_Requirement_. A word-for-word repetition of all the entries is required.

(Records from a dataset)

====

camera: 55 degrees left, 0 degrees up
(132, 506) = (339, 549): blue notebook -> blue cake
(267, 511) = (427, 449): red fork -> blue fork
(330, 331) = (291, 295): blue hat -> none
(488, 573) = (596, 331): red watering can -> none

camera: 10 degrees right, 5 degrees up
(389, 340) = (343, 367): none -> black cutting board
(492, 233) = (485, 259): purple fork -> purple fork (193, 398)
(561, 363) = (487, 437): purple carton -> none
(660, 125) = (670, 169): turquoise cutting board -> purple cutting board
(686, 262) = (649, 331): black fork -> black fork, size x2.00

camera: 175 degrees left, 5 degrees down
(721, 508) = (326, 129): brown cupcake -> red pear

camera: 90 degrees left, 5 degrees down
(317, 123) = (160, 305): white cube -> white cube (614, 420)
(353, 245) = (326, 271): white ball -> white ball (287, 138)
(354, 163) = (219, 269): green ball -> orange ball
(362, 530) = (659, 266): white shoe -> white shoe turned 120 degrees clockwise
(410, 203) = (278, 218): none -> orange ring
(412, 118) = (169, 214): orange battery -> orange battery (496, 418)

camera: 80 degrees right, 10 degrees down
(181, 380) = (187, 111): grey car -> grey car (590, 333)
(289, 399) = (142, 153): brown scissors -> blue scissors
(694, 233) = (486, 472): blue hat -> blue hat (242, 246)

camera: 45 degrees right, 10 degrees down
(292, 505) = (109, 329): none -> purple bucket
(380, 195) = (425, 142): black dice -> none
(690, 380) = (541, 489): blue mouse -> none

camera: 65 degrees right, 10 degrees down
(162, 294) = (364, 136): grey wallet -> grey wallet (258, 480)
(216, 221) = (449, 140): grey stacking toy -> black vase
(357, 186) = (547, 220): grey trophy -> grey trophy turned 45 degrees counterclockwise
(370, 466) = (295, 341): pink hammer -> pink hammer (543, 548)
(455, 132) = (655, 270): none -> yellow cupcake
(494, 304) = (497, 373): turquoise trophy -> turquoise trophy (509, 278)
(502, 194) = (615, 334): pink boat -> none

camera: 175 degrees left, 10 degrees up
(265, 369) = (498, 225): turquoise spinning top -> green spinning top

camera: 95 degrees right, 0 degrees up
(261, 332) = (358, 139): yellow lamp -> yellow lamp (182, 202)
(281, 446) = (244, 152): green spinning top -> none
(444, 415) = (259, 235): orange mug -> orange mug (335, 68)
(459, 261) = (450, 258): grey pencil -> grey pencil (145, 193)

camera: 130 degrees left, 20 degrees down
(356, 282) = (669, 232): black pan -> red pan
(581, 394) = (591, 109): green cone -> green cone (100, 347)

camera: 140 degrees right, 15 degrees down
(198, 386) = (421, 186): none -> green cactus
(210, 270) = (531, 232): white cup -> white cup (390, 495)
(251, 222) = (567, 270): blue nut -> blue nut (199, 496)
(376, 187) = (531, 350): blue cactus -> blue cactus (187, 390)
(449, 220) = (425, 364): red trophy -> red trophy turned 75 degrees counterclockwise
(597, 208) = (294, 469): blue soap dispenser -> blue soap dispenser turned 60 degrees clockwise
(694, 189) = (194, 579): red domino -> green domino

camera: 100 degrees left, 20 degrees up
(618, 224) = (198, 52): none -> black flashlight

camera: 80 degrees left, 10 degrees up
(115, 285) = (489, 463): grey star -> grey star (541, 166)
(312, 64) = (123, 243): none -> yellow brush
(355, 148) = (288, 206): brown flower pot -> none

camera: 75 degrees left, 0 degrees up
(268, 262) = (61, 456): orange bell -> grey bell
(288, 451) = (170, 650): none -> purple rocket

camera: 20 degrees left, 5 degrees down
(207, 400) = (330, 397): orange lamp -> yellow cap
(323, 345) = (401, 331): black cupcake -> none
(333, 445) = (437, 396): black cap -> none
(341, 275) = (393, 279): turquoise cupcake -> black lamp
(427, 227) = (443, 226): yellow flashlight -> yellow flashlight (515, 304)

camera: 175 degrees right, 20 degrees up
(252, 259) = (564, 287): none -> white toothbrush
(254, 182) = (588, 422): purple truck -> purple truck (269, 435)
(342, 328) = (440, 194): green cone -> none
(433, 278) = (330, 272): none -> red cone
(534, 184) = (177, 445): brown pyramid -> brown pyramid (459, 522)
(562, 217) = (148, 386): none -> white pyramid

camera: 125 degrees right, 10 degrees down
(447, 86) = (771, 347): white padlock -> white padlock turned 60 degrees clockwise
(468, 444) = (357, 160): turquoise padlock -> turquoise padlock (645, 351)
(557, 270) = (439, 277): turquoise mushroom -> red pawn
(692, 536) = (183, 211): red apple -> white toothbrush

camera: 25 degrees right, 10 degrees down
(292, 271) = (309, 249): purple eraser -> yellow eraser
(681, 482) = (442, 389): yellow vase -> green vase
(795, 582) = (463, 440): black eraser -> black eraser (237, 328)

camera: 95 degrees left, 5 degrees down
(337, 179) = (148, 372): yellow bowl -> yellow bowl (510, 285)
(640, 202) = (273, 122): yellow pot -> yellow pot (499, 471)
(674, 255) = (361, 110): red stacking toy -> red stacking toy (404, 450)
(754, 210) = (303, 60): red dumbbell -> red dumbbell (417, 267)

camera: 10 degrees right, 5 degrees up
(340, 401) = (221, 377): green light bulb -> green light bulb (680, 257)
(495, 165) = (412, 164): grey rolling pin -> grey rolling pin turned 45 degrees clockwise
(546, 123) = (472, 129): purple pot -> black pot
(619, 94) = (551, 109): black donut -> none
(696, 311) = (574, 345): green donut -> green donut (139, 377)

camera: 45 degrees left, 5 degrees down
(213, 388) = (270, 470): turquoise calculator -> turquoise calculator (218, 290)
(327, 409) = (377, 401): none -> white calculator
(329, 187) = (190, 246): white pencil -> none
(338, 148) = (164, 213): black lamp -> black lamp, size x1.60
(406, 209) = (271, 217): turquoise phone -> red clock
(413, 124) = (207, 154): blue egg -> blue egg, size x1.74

====

_Finished exercise_.
camera: 55 degrees left, 0 degrees up
(132, 506) = (339, 549): blue notebook -> blue cake
(267, 511) = (427, 449): red fork -> blue fork
(330, 331) = (291, 295): blue hat -> none
(488, 573) = (596, 331): red watering can -> none

camera: 10 degrees right, 5 degrees up
(389, 340) = (343, 367): none -> black cutting board
(492, 233) = (485, 259): purple fork -> purple fork (193, 398)
(561, 363) = (487, 437): purple carton -> none
(660, 125) = (670, 169): turquoise cutting board -> purple cutting board
(686, 262) = (649, 331): black fork -> black fork, size x2.00

camera: 175 degrees left, 5 degrees down
(721, 508) = (326, 129): brown cupcake -> red pear

camera: 90 degrees left, 5 degrees down
(317, 123) = (160, 305): white cube -> white cube (614, 420)
(353, 245) = (326, 271): white ball -> white ball (287, 138)
(354, 163) = (219, 269): green ball -> orange ball
(362, 530) = (659, 266): white shoe -> white shoe turned 120 degrees clockwise
(410, 203) = (278, 218): none -> orange ring
(412, 118) = (169, 214): orange battery -> orange battery (496, 418)

camera: 80 degrees right, 10 degrees down
(181, 380) = (187, 111): grey car -> grey car (590, 333)
(289, 399) = (142, 153): brown scissors -> blue scissors
(694, 233) = (486, 472): blue hat -> blue hat (242, 246)

camera: 45 degrees right, 10 degrees down
(292, 505) = (109, 329): none -> purple bucket
(380, 195) = (425, 142): black dice -> none
(690, 380) = (541, 489): blue mouse -> none

camera: 65 degrees right, 10 degrees down
(162, 294) = (364, 136): grey wallet -> grey wallet (258, 480)
(216, 221) = (449, 140): grey stacking toy -> black vase
(357, 186) = (547, 220): grey trophy -> grey trophy turned 45 degrees counterclockwise
(370, 466) = (295, 341): pink hammer -> pink hammer (543, 548)
(455, 132) = (655, 270): none -> yellow cupcake
(494, 304) = (497, 373): turquoise trophy -> turquoise trophy (509, 278)
(502, 194) = (615, 334): pink boat -> none

camera: 175 degrees left, 10 degrees up
(265, 369) = (498, 225): turquoise spinning top -> green spinning top

camera: 95 degrees right, 0 degrees up
(261, 332) = (358, 139): yellow lamp -> yellow lamp (182, 202)
(281, 446) = (244, 152): green spinning top -> none
(444, 415) = (259, 235): orange mug -> orange mug (335, 68)
(459, 261) = (450, 258): grey pencil -> grey pencil (145, 193)

camera: 130 degrees left, 20 degrees down
(356, 282) = (669, 232): black pan -> red pan
(581, 394) = (591, 109): green cone -> green cone (100, 347)

camera: 140 degrees right, 15 degrees down
(198, 386) = (421, 186): none -> green cactus
(210, 270) = (531, 232): white cup -> white cup (390, 495)
(251, 222) = (567, 270): blue nut -> blue nut (199, 496)
(376, 187) = (531, 350): blue cactus -> blue cactus (187, 390)
(449, 220) = (425, 364): red trophy -> red trophy turned 75 degrees counterclockwise
(597, 208) = (294, 469): blue soap dispenser -> blue soap dispenser turned 60 degrees clockwise
(694, 189) = (194, 579): red domino -> green domino

camera: 100 degrees left, 20 degrees up
(618, 224) = (198, 52): none -> black flashlight

camera: 80 degrees left, 10 degrees up
(115, 285) = (489, 463): grey star -> grey star (541, 166)
(312, 64) = (123, 243): none -> yellow brush
(355, 148) = (288, 206): brown flower pot -> none

camera: 75 degrees left, 0 degrees up
(268, 262) = (61, 456): orange bell -> grey bell
(288, 451) = (170, 650): none -> purple rocket

camera: 20 degrees left, 5 degrees down
(207, 400) = (330, 397): orange lamp -> yellow cap
(323, 345) = (401, 331): black cupcake -> none
(333, 445) = (437, 396): black cap -> none
(341, 275) = (393, 279): turquoise cupcake -> black lamp
(427, 227) = (443, 226): yellow flashlight -> yellow flashlight (515, 304)

camera: 175 degrees right, 20 degrees up
(252, 259) = (564, 287): none -> white toothbrush
(254, 182) = (588, 422): purple truck -> purple truck (269, 435)
(342, 328) = (440, 194): green cone -> none
(433, 278) = (330, 272): none -> red cone
(534, 184) = (177, 445): brown pyramid -> brown pyramid (459, 522)
(562, 217) = (148, 386): none -> white pyramid

camera: 125 degrees right, 10 degrees down
(447, 86) = (771, 347): white padlock -> white padlock turned 60 degrees clockwise
(468, 444) = (357, 160): turquoise padlock -> turquoise padlock (645, 351)
(557, 270) = (439, 277): turquoise mushroom -> red pawn
(692, 536) = (183, 211): red apple -> white toothbrush

camera: 25 degrees right, 10 degrees down
(292, 271) = (309, 249): purple eraser -> yellow eraser
(681, 482) = (442, 389): yellow vase -> green vase
(795, 582) = (463, 440): black eraser -> black eraser (237, 328)

camera: 95 degrees left, 5 degrees down
(337, 179) = (148, 372): yellow bowl -> yellow bowl (510, 285)
(640, 202) = (273, 122): yellow pot -> yellow pot (499, 471)
(674, 255) = (361, 110): red stacking toy -> red stacking toy (404, 450)
(754, 210) = (303, 60): red dumbbell -> red dumbbell (417, 267)

camera: 10 degrees right, 5 degrees up
(340, 401) = (221, 377): green light bulb -> green light bulb (680, 257)
(495, 165) = (412, 164): grey rolling pin -> grey rolling pin turned 45 degrees clockwise
(546, 123) = (472, 129): purple pot -> black pot
(619, 94) = (551, 109): black donut -> none
(696, 311) = (574, 345): green donut -> green donut (139, 377)

camera: 45 degrees left, 5 degrees down
(213, 388) = (270, 470): turquoise calculator -> turquoise calculator (218, 290)
(327, 409) = (377, 401): none -> white calculator
(329, 187) = (190, 246): white pencil -> none
(338, 148) = (164, 213): black lamp -> black lamp, size x1.60
(406, 209) = (271, 217): turquoise phone -> red clock
(413, 124) = (207, 154): blue egg -> blue egg, size x1.74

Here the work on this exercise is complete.